Problem details =>
Go line by line through the entries and show those that hold the string "none".

.....

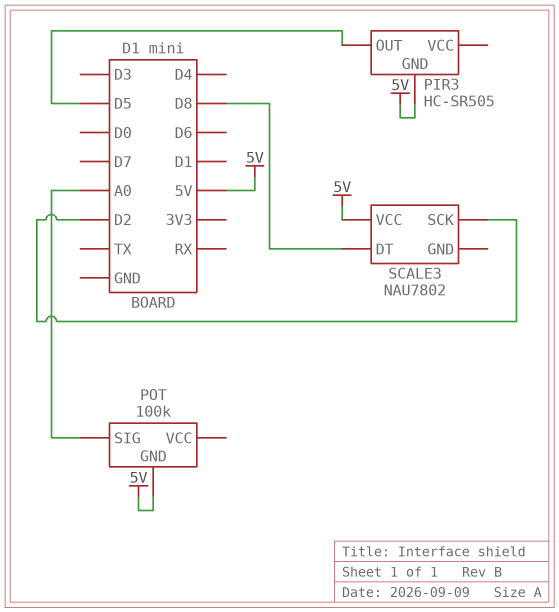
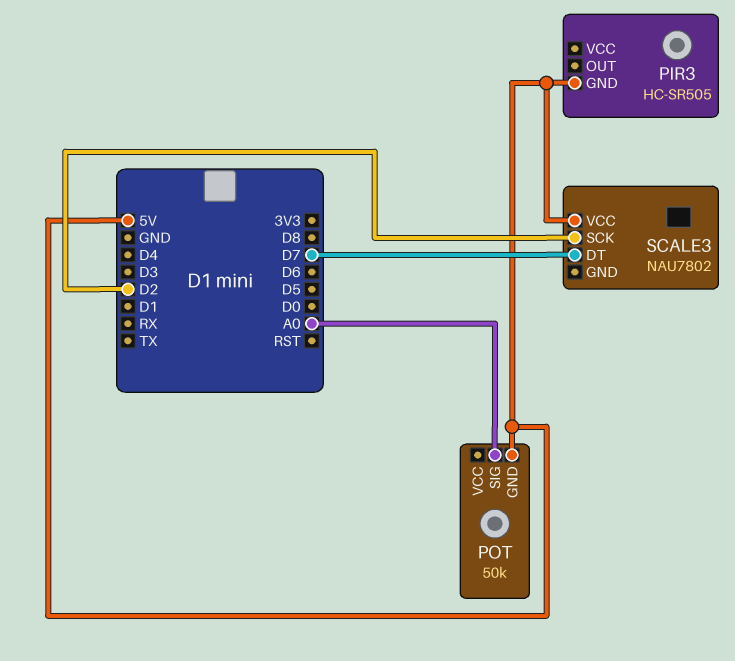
PIR3 pin OUT: D5 -> none
POT: 100k -> 50k
SCALE3 pin DT: D8 -> D7

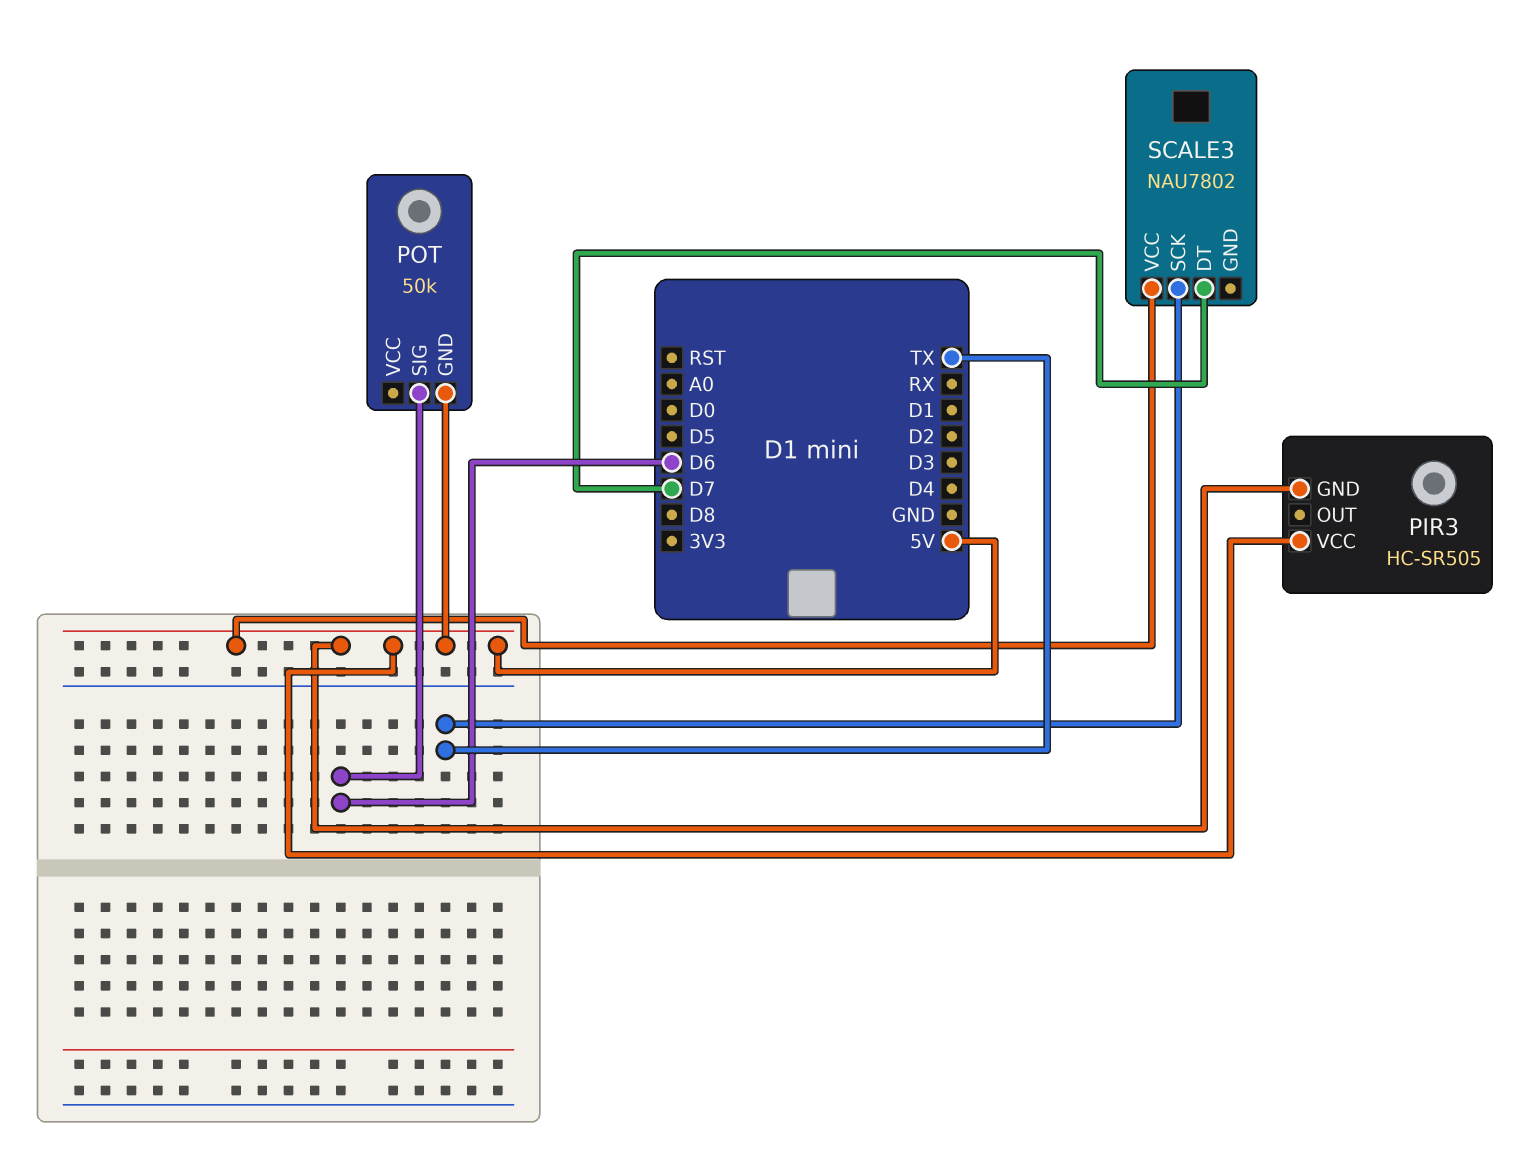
PIR3 pin VCC: none -> 5V
POT pin SIG: A0 -> D6
SCALE3 pin SCK: D2 -> TX

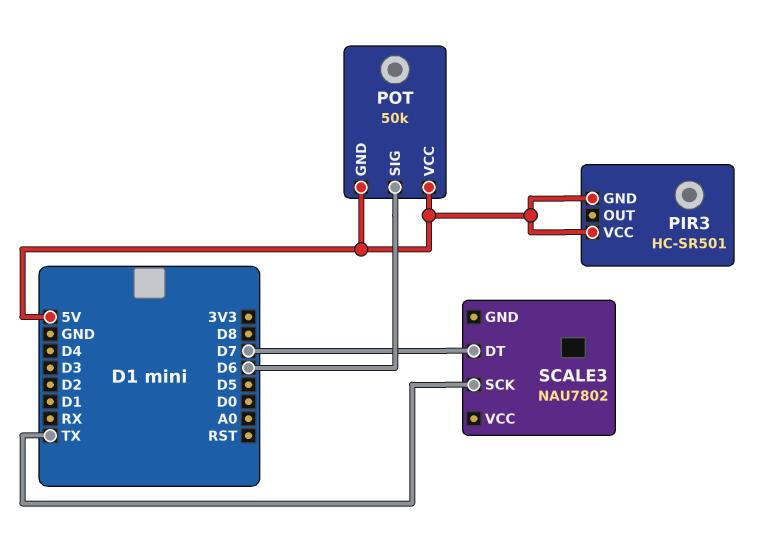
PIR3: HC-SR505 -> HC-SR501
POT pin VCC: none -> 5V
SCALE3 pin VCC: 5V -> none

.....

Output of the exercise =>
PIR3 pin OUT: D5 -> none
PIR3 pin VCC: none -> 5V
POT pin VCC: none -> 5V
SCALE3 pin VCC: 5V -> none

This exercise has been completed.